Data entries:
────────

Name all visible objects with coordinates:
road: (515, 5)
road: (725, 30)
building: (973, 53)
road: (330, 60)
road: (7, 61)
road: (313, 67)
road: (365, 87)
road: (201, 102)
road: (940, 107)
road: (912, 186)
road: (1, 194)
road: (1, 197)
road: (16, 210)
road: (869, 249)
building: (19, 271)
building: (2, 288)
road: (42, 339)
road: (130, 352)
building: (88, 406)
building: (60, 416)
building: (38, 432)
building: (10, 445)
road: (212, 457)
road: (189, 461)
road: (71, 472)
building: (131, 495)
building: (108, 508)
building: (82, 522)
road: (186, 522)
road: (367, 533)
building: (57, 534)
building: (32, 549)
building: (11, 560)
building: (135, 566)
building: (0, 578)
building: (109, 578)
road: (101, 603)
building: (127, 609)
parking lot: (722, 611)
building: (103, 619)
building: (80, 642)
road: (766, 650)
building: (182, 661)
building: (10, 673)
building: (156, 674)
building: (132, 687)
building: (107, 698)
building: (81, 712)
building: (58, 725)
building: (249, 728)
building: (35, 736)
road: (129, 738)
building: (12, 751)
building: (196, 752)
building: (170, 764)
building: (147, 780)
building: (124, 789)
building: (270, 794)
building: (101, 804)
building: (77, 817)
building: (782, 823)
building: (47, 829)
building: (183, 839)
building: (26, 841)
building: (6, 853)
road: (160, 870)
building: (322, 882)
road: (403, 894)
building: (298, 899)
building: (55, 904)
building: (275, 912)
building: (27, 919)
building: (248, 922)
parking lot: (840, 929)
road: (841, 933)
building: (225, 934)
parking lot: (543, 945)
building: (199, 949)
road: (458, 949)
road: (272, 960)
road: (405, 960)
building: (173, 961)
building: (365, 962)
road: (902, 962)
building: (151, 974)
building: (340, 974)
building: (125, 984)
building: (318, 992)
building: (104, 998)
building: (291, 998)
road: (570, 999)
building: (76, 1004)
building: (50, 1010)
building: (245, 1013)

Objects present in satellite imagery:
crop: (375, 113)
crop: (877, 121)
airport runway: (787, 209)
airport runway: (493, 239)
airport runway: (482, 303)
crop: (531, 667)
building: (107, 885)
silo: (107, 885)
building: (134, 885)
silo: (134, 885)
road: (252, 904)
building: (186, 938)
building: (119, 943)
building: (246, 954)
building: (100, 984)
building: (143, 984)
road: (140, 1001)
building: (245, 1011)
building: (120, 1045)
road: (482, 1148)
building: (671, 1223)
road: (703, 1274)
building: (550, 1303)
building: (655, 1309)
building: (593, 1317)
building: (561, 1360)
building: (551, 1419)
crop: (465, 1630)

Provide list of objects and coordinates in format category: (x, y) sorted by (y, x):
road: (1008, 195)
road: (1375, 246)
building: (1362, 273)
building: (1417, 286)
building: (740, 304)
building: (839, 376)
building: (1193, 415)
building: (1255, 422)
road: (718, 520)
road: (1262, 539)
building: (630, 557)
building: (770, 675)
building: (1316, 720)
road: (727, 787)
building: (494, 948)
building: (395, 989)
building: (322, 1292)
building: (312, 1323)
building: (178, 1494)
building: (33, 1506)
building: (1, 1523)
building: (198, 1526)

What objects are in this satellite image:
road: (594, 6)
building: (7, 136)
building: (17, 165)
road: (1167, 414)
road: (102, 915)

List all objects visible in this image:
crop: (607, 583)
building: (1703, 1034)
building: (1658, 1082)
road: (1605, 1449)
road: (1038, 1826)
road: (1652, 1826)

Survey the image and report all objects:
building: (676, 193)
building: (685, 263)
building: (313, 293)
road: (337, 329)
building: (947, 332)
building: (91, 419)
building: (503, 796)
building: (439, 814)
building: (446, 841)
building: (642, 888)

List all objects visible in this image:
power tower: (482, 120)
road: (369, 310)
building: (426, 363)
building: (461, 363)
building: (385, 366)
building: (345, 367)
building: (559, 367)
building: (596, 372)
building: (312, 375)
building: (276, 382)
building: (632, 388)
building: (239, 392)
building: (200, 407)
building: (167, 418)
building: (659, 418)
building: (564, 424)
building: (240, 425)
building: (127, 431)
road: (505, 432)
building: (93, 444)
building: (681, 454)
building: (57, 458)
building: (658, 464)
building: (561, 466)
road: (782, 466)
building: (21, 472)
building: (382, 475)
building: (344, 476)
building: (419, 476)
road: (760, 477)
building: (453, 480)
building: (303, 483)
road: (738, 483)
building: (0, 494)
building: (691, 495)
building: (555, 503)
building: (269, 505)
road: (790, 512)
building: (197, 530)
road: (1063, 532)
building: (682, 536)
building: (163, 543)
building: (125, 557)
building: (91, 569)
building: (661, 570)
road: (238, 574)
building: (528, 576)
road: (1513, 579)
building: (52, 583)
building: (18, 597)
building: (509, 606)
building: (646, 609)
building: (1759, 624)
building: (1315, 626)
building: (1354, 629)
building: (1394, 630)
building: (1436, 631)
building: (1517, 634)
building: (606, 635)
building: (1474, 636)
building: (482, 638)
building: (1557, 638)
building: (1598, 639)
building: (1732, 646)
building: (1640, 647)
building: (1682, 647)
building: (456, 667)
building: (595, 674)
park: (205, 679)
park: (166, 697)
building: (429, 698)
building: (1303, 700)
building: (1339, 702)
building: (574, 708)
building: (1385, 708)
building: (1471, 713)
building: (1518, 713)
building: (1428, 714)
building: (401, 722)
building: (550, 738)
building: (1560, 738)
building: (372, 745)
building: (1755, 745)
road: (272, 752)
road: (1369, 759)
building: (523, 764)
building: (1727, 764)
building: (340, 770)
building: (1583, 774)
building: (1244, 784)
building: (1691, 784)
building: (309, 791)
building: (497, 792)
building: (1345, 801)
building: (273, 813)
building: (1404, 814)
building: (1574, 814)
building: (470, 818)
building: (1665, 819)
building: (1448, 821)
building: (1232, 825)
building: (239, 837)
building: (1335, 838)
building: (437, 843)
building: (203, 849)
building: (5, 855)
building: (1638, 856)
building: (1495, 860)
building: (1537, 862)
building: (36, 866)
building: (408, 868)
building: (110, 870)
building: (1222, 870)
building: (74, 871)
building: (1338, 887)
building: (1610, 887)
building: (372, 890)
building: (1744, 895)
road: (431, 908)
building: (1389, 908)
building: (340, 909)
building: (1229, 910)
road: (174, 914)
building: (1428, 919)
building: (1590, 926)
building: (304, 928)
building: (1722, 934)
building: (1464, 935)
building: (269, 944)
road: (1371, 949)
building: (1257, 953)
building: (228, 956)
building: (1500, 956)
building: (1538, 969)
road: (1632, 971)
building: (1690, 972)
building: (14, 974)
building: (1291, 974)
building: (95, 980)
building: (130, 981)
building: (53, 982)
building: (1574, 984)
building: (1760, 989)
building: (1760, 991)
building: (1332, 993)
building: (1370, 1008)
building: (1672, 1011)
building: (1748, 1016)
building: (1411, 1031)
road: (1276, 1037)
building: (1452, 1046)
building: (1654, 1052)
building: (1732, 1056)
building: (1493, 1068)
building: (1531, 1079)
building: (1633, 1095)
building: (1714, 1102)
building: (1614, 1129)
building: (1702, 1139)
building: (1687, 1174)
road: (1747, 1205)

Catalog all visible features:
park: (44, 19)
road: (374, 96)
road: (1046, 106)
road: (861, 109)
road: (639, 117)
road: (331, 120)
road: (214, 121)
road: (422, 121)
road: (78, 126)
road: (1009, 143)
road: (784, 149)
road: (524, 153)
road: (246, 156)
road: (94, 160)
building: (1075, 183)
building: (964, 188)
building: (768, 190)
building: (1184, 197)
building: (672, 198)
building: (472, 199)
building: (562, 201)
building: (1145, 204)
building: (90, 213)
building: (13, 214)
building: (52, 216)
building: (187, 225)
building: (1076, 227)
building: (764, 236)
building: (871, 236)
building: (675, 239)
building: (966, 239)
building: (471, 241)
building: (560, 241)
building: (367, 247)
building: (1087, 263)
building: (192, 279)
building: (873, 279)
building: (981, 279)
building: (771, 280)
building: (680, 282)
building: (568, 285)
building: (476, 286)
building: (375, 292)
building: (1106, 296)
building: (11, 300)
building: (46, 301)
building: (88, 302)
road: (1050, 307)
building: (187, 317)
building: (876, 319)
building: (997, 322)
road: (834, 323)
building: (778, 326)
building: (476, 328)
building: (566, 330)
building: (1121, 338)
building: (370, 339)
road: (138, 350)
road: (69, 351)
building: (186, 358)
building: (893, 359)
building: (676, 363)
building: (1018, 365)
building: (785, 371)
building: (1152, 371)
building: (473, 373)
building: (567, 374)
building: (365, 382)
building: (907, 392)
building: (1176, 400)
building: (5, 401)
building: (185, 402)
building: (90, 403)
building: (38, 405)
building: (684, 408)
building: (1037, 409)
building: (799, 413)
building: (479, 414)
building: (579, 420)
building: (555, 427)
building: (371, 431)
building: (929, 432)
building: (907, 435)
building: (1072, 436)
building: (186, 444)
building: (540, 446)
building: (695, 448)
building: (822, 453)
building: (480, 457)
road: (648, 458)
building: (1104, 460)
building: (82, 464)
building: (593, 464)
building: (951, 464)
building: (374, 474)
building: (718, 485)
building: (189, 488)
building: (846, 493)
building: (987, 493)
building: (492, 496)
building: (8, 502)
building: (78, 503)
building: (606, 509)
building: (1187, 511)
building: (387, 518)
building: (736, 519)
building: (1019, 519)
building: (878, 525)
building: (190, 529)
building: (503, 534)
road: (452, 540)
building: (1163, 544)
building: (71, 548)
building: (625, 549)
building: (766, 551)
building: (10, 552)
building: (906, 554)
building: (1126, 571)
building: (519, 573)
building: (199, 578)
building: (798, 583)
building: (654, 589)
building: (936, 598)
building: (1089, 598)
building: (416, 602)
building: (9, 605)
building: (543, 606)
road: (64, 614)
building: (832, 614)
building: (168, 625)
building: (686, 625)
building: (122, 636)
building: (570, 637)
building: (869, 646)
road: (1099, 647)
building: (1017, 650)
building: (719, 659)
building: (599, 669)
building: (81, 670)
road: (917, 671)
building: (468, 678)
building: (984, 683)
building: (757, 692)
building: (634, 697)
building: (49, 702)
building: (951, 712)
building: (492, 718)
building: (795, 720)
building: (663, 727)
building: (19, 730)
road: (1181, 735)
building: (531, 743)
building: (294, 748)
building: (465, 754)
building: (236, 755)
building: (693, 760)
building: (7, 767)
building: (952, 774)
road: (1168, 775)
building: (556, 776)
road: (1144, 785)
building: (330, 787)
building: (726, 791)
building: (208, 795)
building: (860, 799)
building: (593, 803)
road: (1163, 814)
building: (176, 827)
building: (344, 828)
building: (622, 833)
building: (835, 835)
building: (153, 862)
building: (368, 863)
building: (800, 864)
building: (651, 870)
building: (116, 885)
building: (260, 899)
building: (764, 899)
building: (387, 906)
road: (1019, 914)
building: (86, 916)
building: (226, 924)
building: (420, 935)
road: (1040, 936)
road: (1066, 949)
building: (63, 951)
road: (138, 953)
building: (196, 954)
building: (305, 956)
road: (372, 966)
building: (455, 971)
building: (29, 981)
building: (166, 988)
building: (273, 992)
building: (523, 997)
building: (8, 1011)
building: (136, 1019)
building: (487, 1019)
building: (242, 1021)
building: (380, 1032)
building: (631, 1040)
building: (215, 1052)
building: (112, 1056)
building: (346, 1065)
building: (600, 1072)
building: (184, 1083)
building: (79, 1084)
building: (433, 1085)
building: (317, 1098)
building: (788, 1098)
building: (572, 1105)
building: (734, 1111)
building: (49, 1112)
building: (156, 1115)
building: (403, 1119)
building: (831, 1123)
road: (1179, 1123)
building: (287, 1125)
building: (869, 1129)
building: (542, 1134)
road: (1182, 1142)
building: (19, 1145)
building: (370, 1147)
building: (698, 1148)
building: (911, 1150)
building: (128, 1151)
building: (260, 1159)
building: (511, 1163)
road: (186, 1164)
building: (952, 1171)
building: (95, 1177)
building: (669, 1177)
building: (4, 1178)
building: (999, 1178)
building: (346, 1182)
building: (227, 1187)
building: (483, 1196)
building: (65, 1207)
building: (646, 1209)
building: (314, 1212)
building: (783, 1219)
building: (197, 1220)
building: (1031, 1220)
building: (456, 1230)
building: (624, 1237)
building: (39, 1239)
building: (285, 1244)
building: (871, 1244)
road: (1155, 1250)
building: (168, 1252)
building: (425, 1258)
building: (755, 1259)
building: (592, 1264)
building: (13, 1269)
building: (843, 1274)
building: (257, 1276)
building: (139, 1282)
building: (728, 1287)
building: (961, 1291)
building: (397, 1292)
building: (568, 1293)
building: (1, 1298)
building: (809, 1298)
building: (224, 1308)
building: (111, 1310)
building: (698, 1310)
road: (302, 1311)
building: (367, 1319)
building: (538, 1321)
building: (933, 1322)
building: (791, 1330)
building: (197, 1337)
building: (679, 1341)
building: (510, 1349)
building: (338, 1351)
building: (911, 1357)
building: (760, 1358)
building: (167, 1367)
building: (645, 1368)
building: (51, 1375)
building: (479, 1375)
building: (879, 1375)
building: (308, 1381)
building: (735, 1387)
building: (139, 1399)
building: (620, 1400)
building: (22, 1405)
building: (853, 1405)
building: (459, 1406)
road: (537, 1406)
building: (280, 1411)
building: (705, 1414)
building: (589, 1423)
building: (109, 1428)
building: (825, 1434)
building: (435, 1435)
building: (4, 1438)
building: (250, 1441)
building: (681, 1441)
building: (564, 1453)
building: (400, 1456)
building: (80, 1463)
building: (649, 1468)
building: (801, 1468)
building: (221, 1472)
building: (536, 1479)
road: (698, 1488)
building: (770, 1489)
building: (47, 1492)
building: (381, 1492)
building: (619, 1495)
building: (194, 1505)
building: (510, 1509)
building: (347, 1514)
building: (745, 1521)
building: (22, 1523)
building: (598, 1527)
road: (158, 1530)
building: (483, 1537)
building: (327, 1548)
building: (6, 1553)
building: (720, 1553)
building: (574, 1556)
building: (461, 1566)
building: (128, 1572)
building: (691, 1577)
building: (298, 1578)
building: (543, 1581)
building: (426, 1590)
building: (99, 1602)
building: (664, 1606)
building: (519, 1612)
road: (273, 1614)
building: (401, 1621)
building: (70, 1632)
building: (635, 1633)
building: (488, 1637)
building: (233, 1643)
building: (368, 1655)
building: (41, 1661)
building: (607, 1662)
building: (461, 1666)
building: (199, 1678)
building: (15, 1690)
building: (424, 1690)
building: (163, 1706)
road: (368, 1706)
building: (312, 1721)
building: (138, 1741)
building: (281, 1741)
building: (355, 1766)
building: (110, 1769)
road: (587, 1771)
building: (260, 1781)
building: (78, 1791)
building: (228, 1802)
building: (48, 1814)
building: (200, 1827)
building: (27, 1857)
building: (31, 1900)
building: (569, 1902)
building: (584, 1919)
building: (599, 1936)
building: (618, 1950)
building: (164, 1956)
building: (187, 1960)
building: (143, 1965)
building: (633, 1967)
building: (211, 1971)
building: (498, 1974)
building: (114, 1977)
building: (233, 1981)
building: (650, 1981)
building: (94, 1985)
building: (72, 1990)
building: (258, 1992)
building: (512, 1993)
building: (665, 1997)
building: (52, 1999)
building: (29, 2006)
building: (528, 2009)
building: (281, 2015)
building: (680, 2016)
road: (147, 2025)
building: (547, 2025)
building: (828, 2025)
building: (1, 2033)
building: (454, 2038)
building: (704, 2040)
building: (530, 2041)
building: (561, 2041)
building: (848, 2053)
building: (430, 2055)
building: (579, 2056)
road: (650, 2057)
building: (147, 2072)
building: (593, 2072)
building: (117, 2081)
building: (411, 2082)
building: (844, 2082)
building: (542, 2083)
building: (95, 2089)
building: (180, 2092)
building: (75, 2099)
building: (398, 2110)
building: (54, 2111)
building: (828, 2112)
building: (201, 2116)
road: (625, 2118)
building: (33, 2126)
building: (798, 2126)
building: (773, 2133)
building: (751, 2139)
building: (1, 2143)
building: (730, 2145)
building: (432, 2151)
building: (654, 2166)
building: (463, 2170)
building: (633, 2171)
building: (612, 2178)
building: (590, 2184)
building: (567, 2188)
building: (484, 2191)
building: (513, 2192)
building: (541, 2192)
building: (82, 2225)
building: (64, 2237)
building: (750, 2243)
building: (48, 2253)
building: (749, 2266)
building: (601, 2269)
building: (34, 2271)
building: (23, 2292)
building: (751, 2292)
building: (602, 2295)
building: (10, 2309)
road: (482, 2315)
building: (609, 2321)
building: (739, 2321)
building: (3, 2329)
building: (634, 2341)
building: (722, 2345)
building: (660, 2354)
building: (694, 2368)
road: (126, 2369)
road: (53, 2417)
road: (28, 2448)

────────

## Assigned task
Copy all lines from the data that hold the word "visible".

## Result for this task
Name all visible objects with coordinates:
List all objects visible in this image:
List all objects visible in this image:
Catalog all visible features:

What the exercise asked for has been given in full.